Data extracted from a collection
*-*-*

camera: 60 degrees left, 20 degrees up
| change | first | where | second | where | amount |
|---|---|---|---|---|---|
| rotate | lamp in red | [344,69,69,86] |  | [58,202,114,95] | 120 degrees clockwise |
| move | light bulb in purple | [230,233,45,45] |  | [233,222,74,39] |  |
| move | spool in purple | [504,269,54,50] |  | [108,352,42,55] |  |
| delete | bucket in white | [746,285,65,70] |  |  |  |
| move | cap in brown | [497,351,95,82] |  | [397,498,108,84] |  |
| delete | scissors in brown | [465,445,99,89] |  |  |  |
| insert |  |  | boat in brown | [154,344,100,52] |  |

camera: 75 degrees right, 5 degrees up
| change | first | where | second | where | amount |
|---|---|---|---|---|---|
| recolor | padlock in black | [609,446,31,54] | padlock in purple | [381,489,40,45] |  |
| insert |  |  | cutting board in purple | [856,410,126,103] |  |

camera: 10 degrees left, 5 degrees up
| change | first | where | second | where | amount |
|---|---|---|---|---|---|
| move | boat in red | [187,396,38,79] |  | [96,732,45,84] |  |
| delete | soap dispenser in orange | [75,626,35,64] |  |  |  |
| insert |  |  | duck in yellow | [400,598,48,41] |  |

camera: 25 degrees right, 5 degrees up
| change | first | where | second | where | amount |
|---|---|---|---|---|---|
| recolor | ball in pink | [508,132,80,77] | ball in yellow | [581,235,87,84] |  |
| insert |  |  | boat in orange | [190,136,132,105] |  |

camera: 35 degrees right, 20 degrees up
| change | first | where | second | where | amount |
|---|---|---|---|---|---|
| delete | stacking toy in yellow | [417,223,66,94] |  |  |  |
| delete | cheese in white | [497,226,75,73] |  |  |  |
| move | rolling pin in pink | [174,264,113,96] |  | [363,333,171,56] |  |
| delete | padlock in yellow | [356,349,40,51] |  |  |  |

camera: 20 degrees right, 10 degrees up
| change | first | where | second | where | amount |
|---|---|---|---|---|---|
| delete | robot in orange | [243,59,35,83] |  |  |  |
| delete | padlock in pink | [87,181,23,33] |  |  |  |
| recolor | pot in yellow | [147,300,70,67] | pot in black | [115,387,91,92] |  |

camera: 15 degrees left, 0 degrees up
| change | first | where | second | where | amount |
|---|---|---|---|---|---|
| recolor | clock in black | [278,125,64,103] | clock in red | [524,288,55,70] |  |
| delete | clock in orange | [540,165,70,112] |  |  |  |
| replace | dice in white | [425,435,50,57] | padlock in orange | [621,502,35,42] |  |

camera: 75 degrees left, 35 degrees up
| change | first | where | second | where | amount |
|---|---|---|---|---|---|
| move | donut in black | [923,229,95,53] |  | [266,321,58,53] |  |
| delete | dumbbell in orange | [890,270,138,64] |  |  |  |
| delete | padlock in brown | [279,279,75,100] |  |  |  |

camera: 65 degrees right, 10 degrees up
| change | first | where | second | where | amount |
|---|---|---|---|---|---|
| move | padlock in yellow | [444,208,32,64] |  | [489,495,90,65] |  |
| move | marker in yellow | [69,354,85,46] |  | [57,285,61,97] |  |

*-*-*

**Task goal**.
Set down the data exactly.

**Task answer**.
camera: 60 degrees left, 20 degrees up
| change | first | where | second | where | amount |
|---|---|---|---|---|---|
| rotate | lamp in red | [344,69,69,86] |  | [58,202,114,95] | 120 degrees clockwise |
| move | light bulb in purple | [230,233,45,45] |  | [233,222,74,39] |  |
| move | spool in purple | [504,269,54,50] |  | [108,352,42,55] |  |
| delete | bucket in white | [746,285,65,70] |  |  |  |
| move | cap in brown | [497,351,95,82] |  | [397,498,108,84] |  |
| delete | scissors in brown | [465,445,99,89] |  |  |  |
| insert |  |  | boat in brown | [154,344,100,52] |  |

camera: 75 degrees right, 5 degrees up
| change | first | where | second | where | amount |
|---|---|---|---|---|---|
| recolor | padlock in black | [609,446,31,54] | padlock in purple | [381,489,40,45] |  |
| insert |  |  | cutting board in purple | [856,410,126,103] |  |

camera: 10 degrees left, 5 degrees up
| change | first | where | second | where | amount |
|---|---|---|---|---|---|
| move | boat in red | [187,396,38,79] |  | [96,732,45,84] |  |
| delete | soap dispenser in orange | [75,626,35,64] |  |  |  |
| insert |  |  | duck in yellow | [400,598,48,41] |  |

camera: 25 degrees right, 5 degrees up
| change | first | where | second | where | amount |
|---|---|---|---|---|---|
| recolor | ball in pink | [508,132,80,77] | ball in yellow | [581,235,87,84] |  |
| insert |  |  | boat in orange | [190,136,132,105] |  |

camera: 35 degrees right, 20 degrees up
| change | first | where | second | where | amount |
|---|---|---|---|---|---|
| delete | stacking toy in yellow | [417,223,66,94] |  |  |  |
| delete | cheese in white | [497,226,75,73] |  |  |  |
| move | rolling pin in pink | [174,264,113,96] |  | [363,333,171,56] |  |
| delete | padlock in yellow | [356,349,40,51] |  |  |  |

camera: 20 degrees right, 10 degrees up
| change | first | where | second | where | amount |
|---|---|---|---|---|---|
| delete | robot in orange | [243,59,35,83] |  |  |  |
| delete | padlock in pink | [87,181,23,33] |  |  |  |
| recolor | pot in yellow | [147,300,70,67] | pot in black | [115,387,91,92] |  |

camera: 15 degrees left, 0 degrees up
| change | first | where | second | where | amount |
|---|---|---|---|---|---|
| recolor | clock in black | [278,125,64,103] | clock in red | [524,288,55,70] |  |
| delete | clock in orange | [540,165,70,112] |  |  |  |
| replace | dice in white | [425,435,50,57] | padlock in orange | [621,502,35,42] |  |

camera: 75 degrees left, 35 degrees up
| change | first | where | second | where | amount |
|---|---|---|---|---|---|
| move | donut in black | [923,229,95,53] |  | [266,321,58,53] |  |
| delete | dumbbell in orange | [890,270,138,64] |  |  |  |
| delete | padlock in brown | [279,279,75,100] |  |  |  |

camera: 65 degrees right, 10 degrees up
| change | first | where | second | where | amount |
|---|---|---|---|---|---|
| move | padlock in yellow | [444,208,32,64] |  | [489,495,90,65] |  |
| move | marker in yellow | [69,354,85,46] |  | [57,285,61,97] |  |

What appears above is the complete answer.